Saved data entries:
_ _ _ _ _
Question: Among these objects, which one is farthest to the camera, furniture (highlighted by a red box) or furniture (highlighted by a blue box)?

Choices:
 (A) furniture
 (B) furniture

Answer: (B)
_ _ _ _ _
Requirement: Rewrite the records above with "camera" switched to "viewer", leaving every other character unchanged.

Output of the exercise:
Question: Among these objects, which one is farthest to the viewer, furniture (highlighted by a red box) or furniture (highlighted by a blue box)?

Choices:
 (A) furniture
 (B) furniture

Answer: (B)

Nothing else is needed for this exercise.